* Aim of the task
Return the lines from the one with "blue cross: moved 1" through the end of the records, unchanged and with both ends included. Leave the pictures out of your answer.

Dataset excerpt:
========================

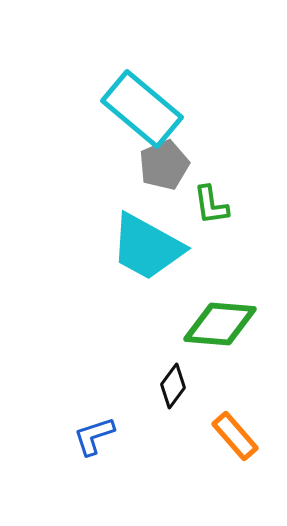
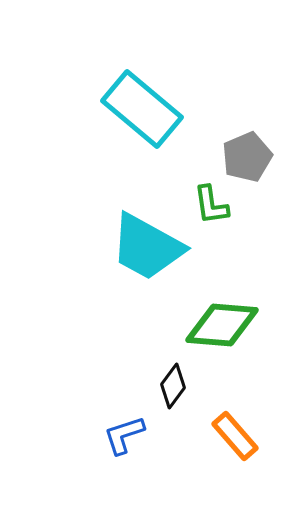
gray pentagon: moved 83 px right, 8 px up
green diamond: moved 2 px right, 1 px down
blue L-shape: moved 30 px right, 1 px up
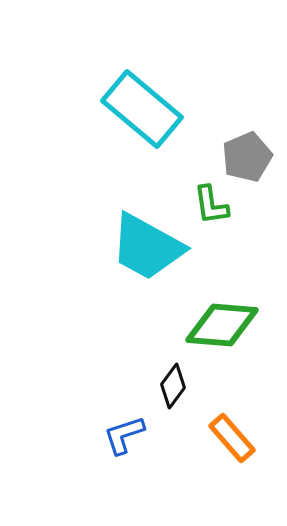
orange rectangle: moved 3 px left, 2 px down
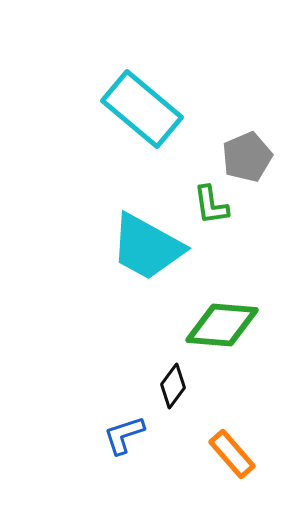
orange rectangle: moved 16 px down
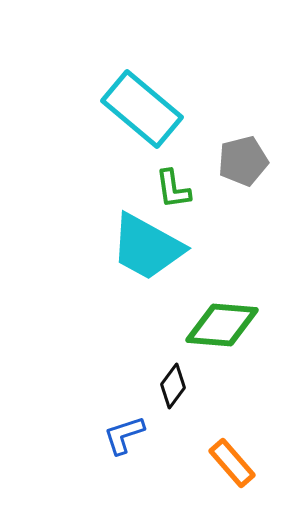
gray pentagon: moved 4 px left, 4 px down; rotated 9 degrees clockwise
green L-shape: moved 38 px left, 16 px up
orange rectangle: moved 9 px down
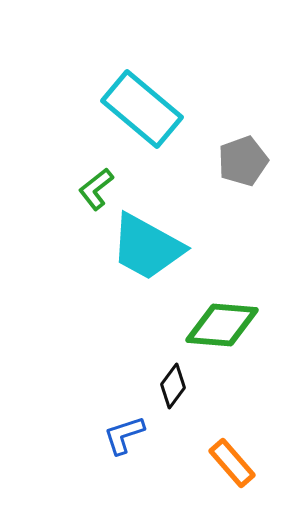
gray pentagon: rotated 6 degrees counterclockwise
green L-shape: moved 77 px left; rotated 60 degrees clockwise
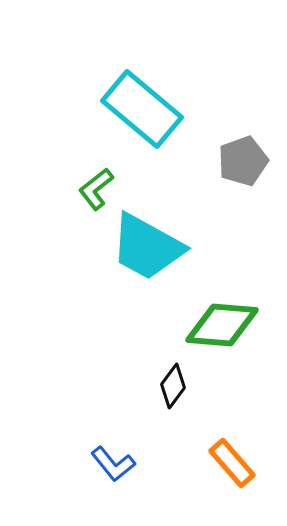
blue L-shape: moved 11 px left, 29 px down; rotated 111 degrees counterclockwise
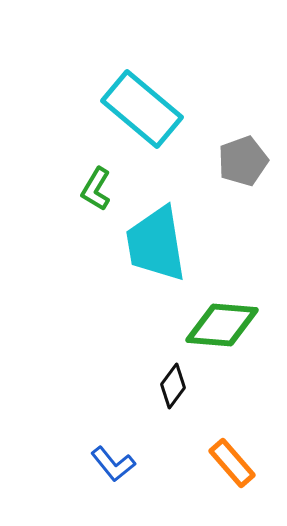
green L-shape: rotated 21 degrees counterclockwise
cyan trapezoid: moved 9 px right, 3 px up; rotated 52 degrees clockwise
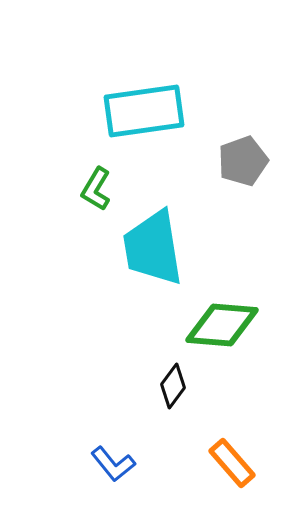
cyan rectangle: moved 2 px right, 2 px down; rotated 48 degrees counterclockwise
cyan trapezoid: moved 3 px left, 4 px down
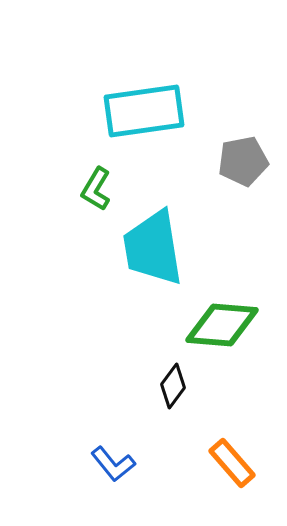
gray pentagon: rotated 9 degrees clockwise
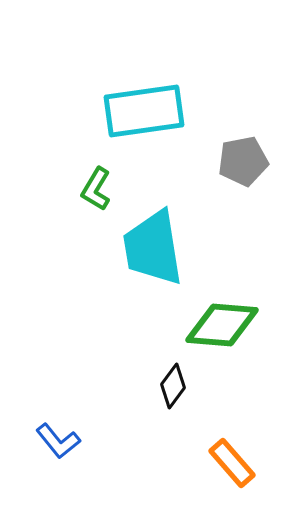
blue L-shape: moved 55 px left, 23 px up
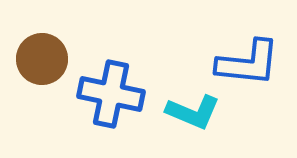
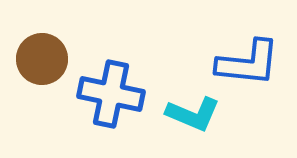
cyan L-shape: moved 2 px down
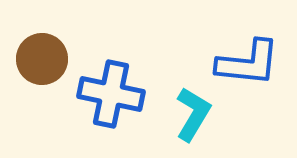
cyan L-shape: rotated 82 degrees counterclockwise
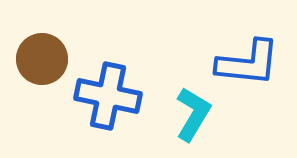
blue cross: moved 3 px left, 2 px down
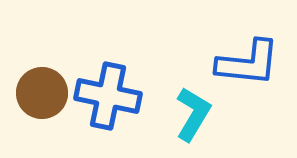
brown circle: moved 34 px down
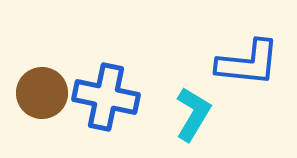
blue cross: moved 2 px left, 1 px down
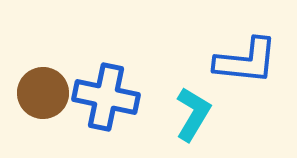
blue L-shape: moved 2 px left, 2 px up
brown circle: moved 1 px right
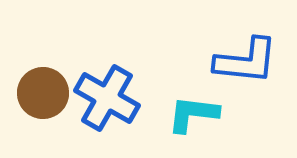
blue cross: moved 1 px right, 1 px down; rotated 18 degrees clockwise
cyan L-shape: rotated 114 degrees counterclockwise
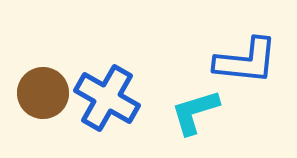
cyan L-shape: moved 2 px right, 2 px up; rotated 24 degrees counterclockwise
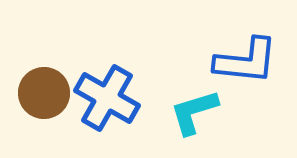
brown circle: moved 1 px right
cyan L-shape: moved 1 px left
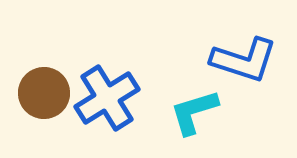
blue L-shape: moved 2 px left, 1 px up; rotated 12 degrees clockwise
blue cross: rotated 28 degrees clockwise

========================

* Task result
blue cross: moved 1 px right, 1 px down; rotated 18 degrees clockwise
cyan L-shape: rotated 114 degrees counterclockwise
cyan L-shape: moved 2 px right, 2 px up; rotated 24 degrees counterclockwise
brown circle: moved 1 px right
cyan L-shape: moved 1 px left
blue L-shape: moved 2 px left, 1 px up; rotated 12 degrees clockwise
blue cross: rotated 28 degrees clockwise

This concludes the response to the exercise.